- [Action item]:
Output the entries below exactly, from the first line to the line holding "(686, 448) = (181, 387): white", both included.

*****

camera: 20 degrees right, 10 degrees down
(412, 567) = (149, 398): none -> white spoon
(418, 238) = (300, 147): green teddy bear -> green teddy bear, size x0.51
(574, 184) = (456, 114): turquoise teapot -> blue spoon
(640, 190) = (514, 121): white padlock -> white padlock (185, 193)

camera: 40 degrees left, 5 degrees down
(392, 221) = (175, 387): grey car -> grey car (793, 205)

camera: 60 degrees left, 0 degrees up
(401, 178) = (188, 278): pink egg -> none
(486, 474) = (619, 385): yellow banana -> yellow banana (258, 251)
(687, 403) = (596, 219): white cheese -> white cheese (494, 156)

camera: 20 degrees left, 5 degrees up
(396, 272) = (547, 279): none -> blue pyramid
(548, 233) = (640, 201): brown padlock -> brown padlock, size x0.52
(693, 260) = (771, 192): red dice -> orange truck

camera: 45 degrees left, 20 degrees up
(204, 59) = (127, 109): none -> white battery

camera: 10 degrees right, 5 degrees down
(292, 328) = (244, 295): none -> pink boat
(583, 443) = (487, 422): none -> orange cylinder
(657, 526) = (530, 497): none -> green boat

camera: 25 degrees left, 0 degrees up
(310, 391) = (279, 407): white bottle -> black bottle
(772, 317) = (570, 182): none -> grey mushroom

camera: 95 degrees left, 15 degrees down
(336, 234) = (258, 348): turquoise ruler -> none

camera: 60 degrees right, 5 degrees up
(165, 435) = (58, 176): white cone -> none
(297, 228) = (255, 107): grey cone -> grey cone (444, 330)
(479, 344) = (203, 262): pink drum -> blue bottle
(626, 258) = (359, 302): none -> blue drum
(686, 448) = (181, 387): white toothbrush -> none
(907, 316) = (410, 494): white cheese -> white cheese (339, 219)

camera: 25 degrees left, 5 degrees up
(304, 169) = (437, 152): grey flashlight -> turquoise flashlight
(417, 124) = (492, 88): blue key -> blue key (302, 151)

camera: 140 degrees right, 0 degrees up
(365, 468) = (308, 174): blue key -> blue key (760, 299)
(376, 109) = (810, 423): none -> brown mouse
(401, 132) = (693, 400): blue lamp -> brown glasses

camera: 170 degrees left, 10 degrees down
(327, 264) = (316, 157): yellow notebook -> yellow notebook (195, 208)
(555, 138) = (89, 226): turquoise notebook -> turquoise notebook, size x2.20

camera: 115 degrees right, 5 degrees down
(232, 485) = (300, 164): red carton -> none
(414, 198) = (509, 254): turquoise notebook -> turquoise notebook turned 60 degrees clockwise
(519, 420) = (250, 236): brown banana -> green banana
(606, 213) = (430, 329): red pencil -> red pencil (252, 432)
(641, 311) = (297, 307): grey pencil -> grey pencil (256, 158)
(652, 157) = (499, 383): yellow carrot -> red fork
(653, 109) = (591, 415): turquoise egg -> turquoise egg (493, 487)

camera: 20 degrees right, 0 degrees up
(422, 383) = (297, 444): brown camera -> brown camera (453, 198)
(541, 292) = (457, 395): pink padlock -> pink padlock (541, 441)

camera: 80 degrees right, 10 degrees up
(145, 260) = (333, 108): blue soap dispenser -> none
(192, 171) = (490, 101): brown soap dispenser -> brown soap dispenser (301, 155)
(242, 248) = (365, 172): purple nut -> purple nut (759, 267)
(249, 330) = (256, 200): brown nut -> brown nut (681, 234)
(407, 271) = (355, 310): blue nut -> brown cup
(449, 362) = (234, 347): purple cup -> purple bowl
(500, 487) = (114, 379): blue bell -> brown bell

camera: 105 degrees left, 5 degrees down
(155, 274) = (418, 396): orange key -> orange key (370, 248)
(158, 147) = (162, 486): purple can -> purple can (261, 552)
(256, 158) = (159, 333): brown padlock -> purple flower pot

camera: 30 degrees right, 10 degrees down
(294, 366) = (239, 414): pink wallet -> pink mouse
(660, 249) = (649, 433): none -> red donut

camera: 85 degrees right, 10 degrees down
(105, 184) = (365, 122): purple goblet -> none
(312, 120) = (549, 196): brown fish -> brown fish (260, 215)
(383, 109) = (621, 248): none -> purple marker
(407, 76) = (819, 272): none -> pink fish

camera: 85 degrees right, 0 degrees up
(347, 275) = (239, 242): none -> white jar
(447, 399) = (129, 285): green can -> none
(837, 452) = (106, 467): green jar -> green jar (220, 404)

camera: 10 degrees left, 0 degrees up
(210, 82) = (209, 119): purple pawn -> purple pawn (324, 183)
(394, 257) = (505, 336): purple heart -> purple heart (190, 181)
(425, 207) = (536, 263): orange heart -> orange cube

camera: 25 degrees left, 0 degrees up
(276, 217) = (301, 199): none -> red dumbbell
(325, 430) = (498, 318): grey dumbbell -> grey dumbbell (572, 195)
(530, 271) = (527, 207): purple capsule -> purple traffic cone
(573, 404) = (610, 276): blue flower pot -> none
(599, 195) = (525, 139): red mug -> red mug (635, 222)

*****

- [Result of the task]:
camera: 20 degrees right, 10 degrees down
(412, 567) = (149, 398): none -> white spoon
(418, 238) = (300, 147): green teddy bear -> green teddy bear, size x0.51
(574, 184) = (456, 114): turquoise teapot -> blue spoon
(640, 190) = (514, 121): white padlock -> white padlock (185, 193)

camera: 40 degrees left, 5 degrees down
(392, 221) = (175, 387): grey car -> grey car (793, 205)

camera: 60 degrees left, 0 degrees up
(401, 178) = (188, 278): pink egg -> none
(486, 474) = (619, 385): yellow banana -> yellow banana (258, 251)
(687, 403) = (596, 219): white cheese -> white cheese (494, 156)

camera: 20 degrees left, 5 degrees up
(396, 272) = (547, 279): none -> blue pyramid
(548, 233) = (640, 201): brown padlock -> brown padlock, size x0.52
(693, 260) = (771, 192): red dice -> orange truck

camera: 45 degrees left, 20 degrees up
(204, 59) = (127, 109): none -> white battery

camera: 10 degrees right, 5 degrees down
(292, 328) = (244, 295): none -> pink boat
(583, 443) = (487, 422): none -> orange cylinder
(657, 526) = (530, 497): none -> green boat

camera: 25 degrees left, 0 degrees up
(310, 391) = (279, 407): white bottle -> black bottle
(772, 317) = (570, 182): none -> grey mushroom

camera: 95 degrees left, 15 degrees down
(336, 234) = (258, 348): turquoise ruler -> none

camera: 60 degrees right, 5 degrees up
(165, 435) = (58, 176): white cone -> none
(297, 228) = (255, 107): grey cone -> grey cone (444, 330)
(479, 344) = (203, 262): pink drum -> blue bottle
(626, 258) = (359, 302): none -> blue drum
(686, 448) = (181, 387): white toothbrush -> none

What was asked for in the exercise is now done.